=== Section Start ===
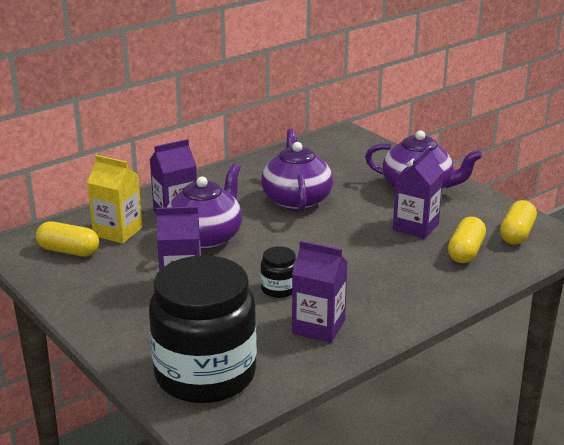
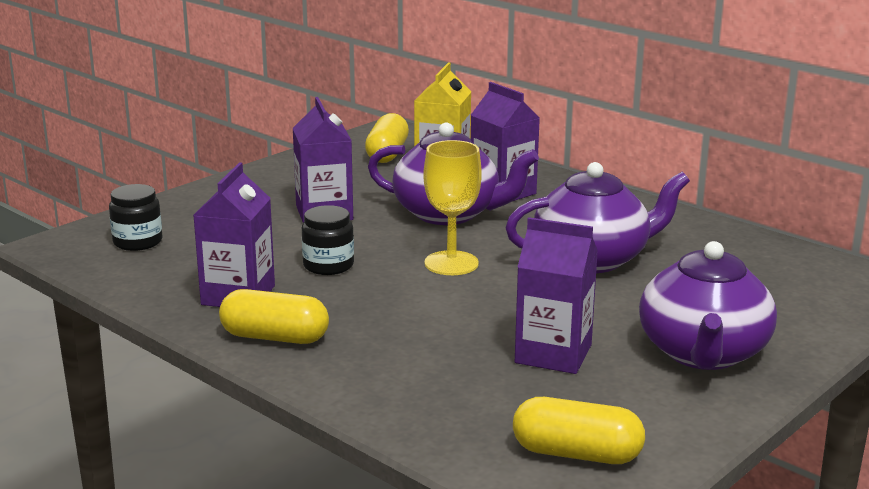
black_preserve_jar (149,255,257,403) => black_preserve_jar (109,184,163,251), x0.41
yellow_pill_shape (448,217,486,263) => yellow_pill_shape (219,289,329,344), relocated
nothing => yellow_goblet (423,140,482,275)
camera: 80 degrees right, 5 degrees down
=== Section End ===
> [What you have to do]: Copy the listing exactly. Any image in it stays out of the copy.

> [Written solution]:
black_preserve_jar (149,255,257,403) => black_preserve_jar (109,184,163,251), x0.41
yellow_pill_shape (448,217,486,263) => yellow_pill_shape (219,289,329,344), relocated
nothing => yellow_goblet (423,140,482,275)
camera: 80 degrees right, 5 degrees down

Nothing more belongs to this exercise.